→ About this task
Copy nothing but the lines running from the one containing "U3: ATtiny84 -> ATtiny24" through the end of the listing below. Drop the pictures.
·····
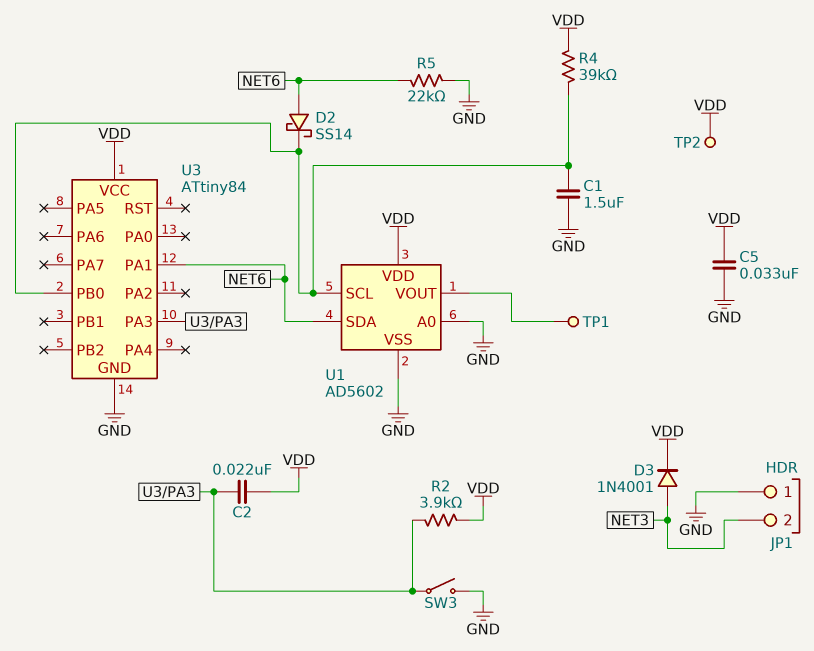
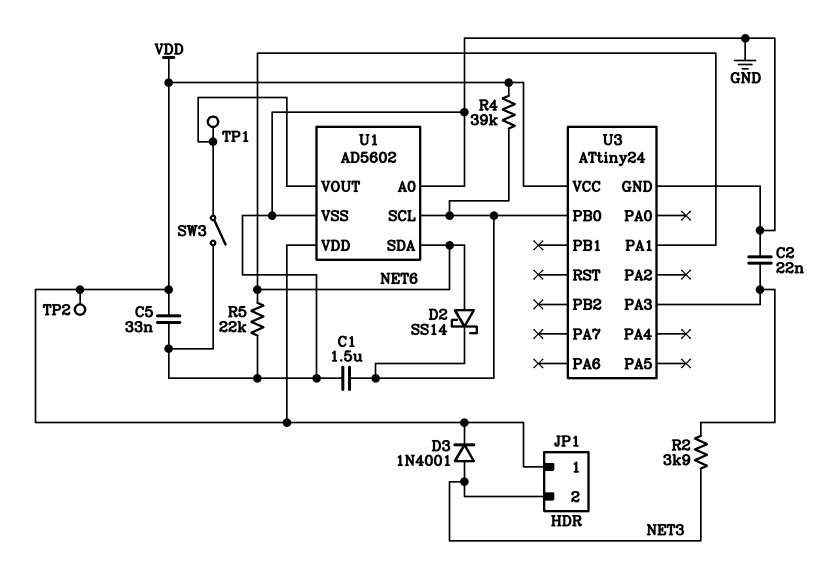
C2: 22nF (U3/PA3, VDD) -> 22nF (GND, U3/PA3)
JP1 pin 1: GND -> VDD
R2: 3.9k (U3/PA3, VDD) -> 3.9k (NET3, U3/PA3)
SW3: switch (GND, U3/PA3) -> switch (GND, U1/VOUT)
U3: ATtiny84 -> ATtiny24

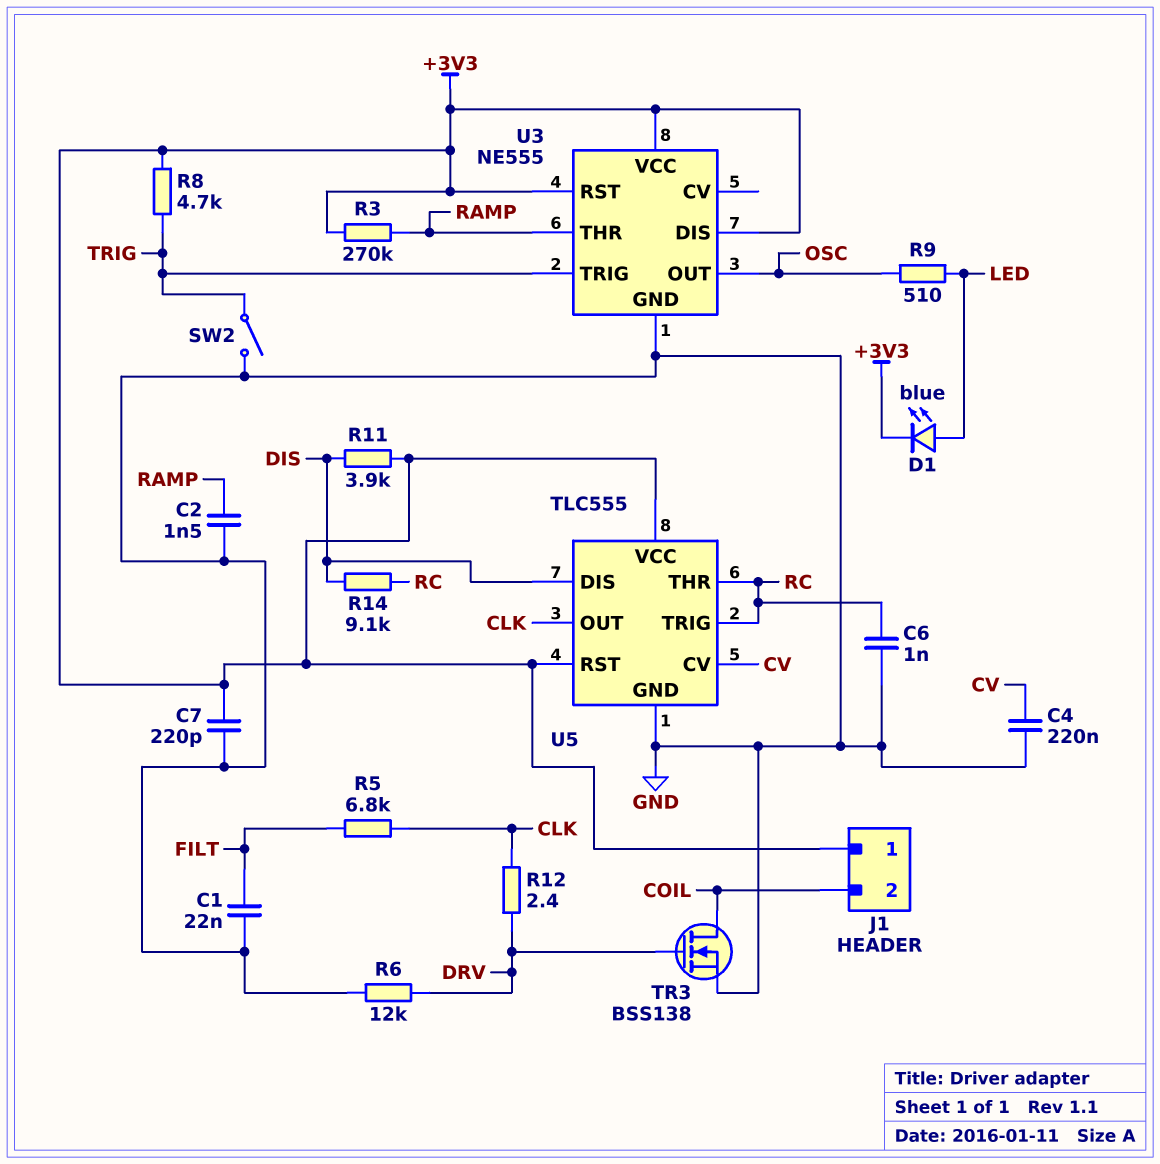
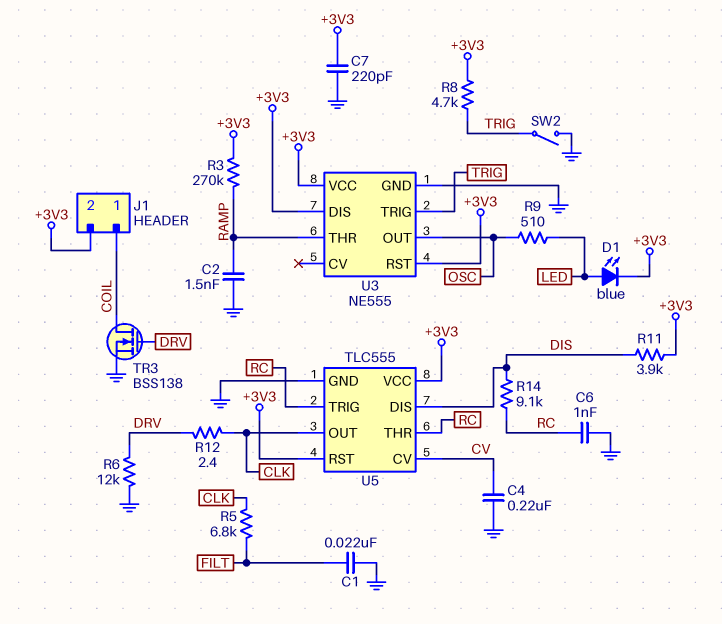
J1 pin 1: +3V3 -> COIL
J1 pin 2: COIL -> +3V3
·····
→ Task response
U3: ATtiny84 -> ATtiny24

J1 pin 1: +3V3 -> COIL
J1 pin 2: COIL -> +3V3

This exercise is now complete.